DATA IN THIS EXERCISE -

------------------------------------------------------------------------

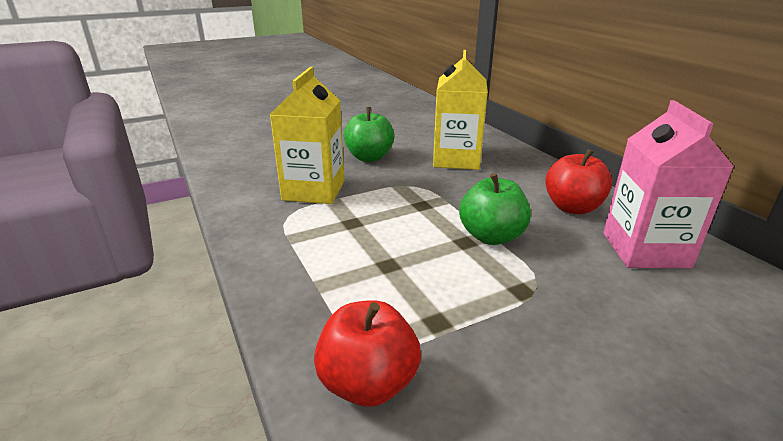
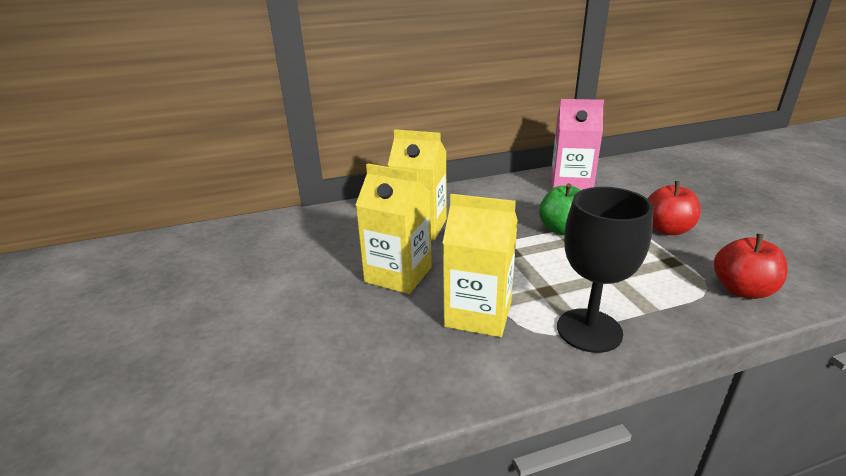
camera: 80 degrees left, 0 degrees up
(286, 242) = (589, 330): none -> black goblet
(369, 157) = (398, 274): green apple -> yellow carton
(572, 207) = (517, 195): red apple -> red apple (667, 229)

------------------------------------------------------------------------

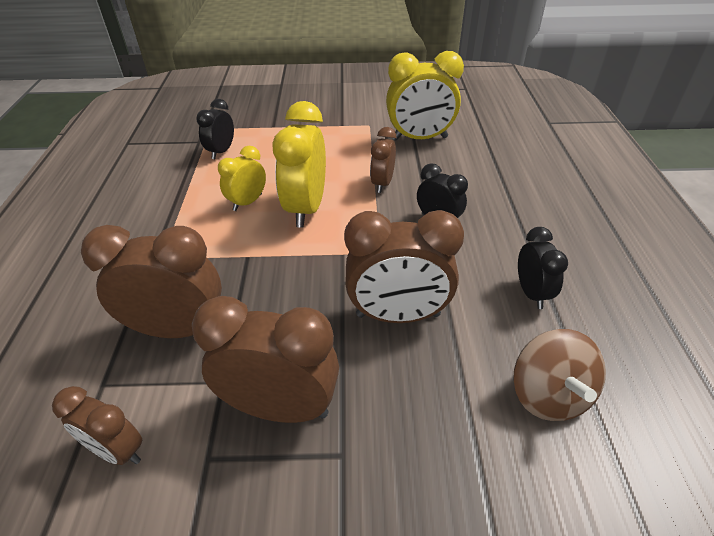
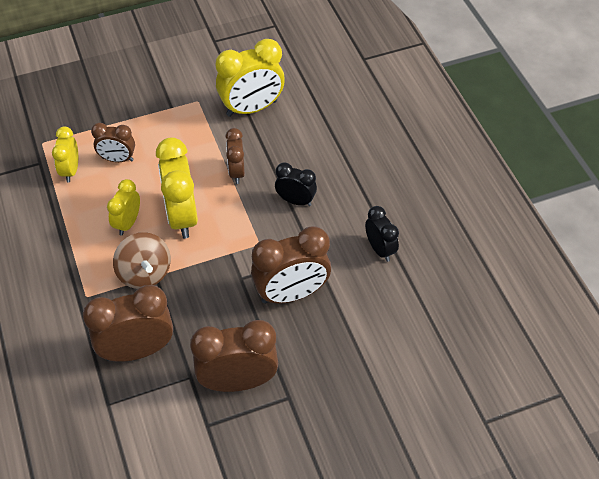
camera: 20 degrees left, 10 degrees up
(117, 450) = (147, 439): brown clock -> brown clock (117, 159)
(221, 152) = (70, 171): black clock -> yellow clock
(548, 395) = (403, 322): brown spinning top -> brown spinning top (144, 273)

------------------------------------------------------------------------

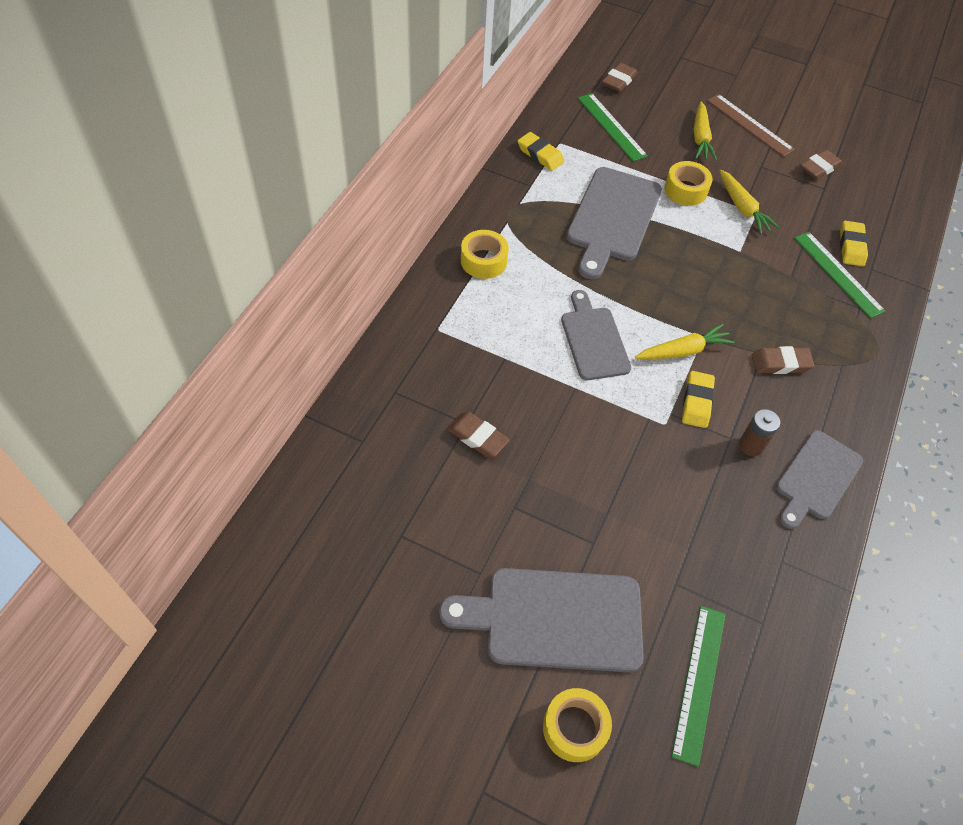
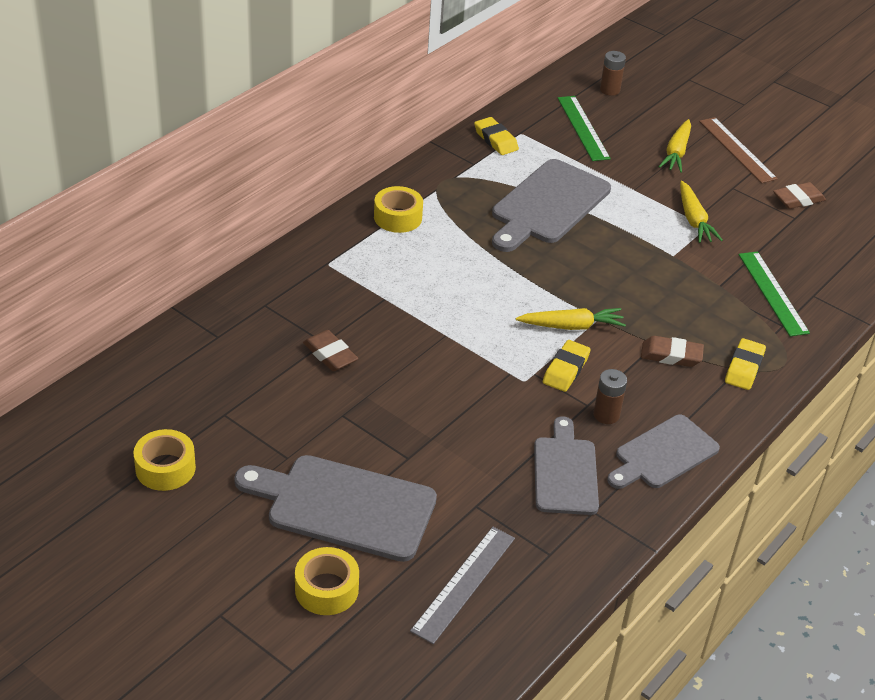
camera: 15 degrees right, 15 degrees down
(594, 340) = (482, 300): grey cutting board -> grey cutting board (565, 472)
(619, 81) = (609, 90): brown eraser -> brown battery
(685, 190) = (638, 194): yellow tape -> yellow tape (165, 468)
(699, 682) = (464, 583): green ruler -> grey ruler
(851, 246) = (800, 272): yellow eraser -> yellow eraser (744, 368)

------------------------------------------------------------------------

ASSIGNMENT - Please work out how many lines of the listing hold the word "degrees" and reply with only that number.

COMPLETED EXERCISE - 3